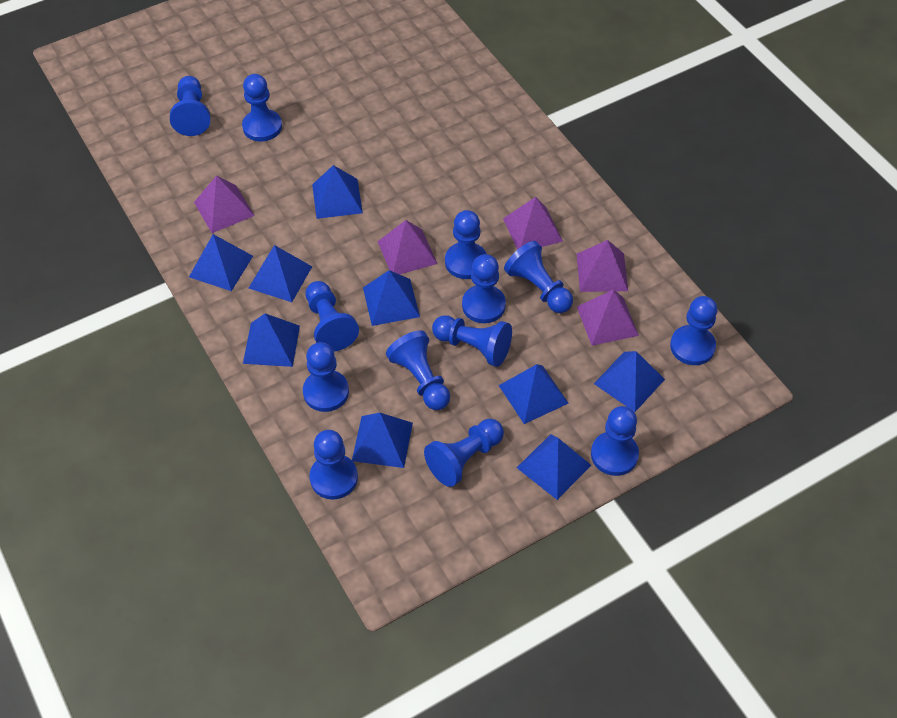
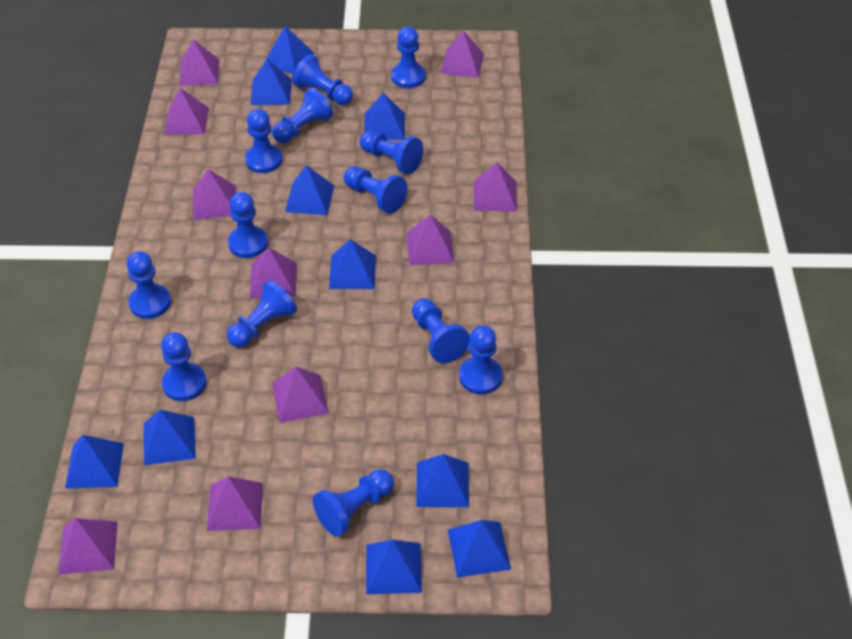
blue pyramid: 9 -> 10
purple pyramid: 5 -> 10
---
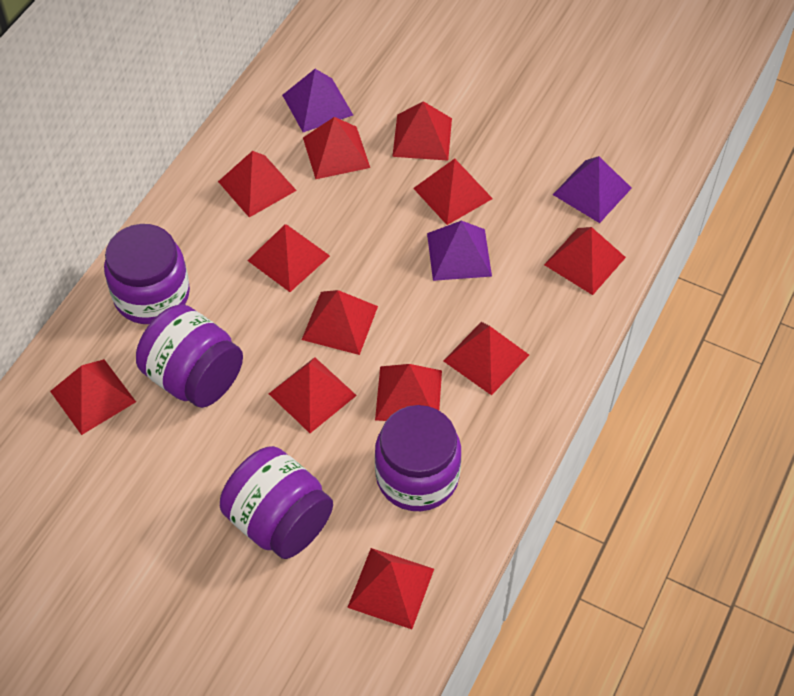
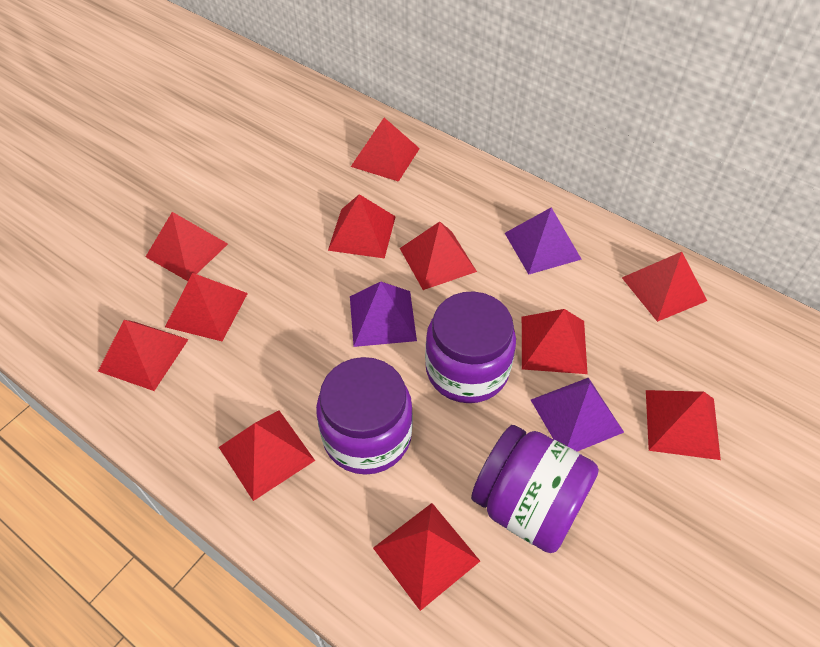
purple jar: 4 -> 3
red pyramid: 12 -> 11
--
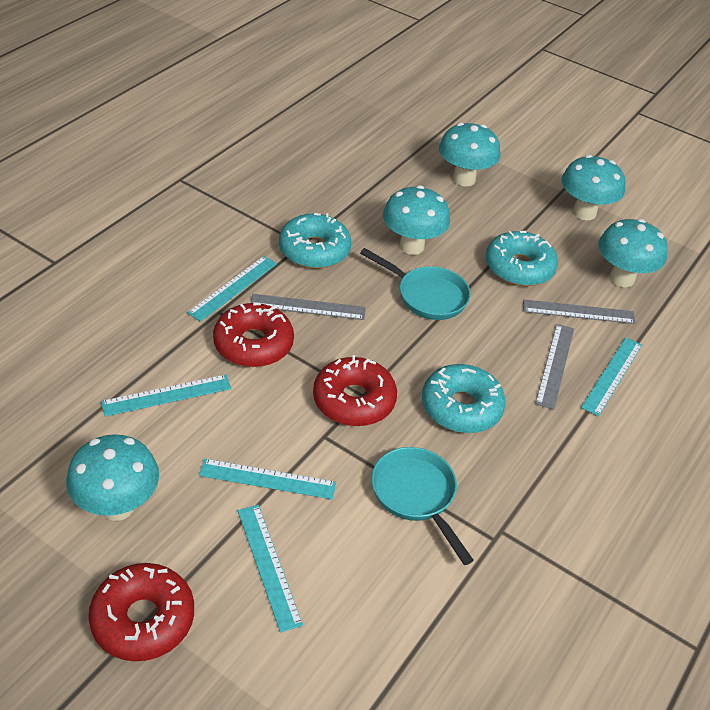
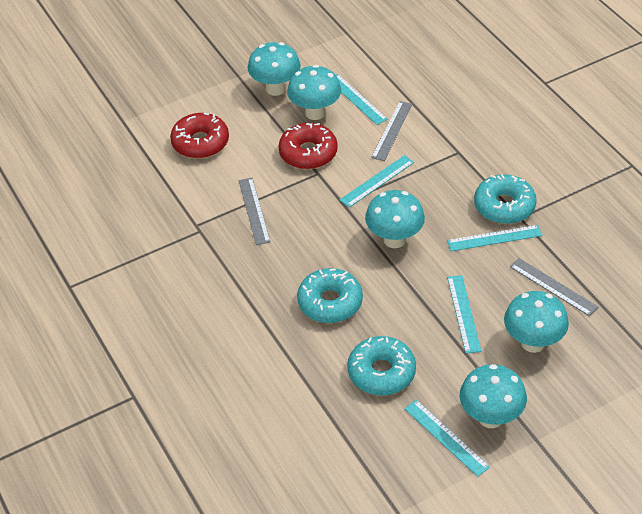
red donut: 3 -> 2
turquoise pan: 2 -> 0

§ YOUR ASSIGNMENT:
Once every line of the material holding the word "pyramid" has been counted, report the total and nothing more.

§ WORKED SOLUTION:
3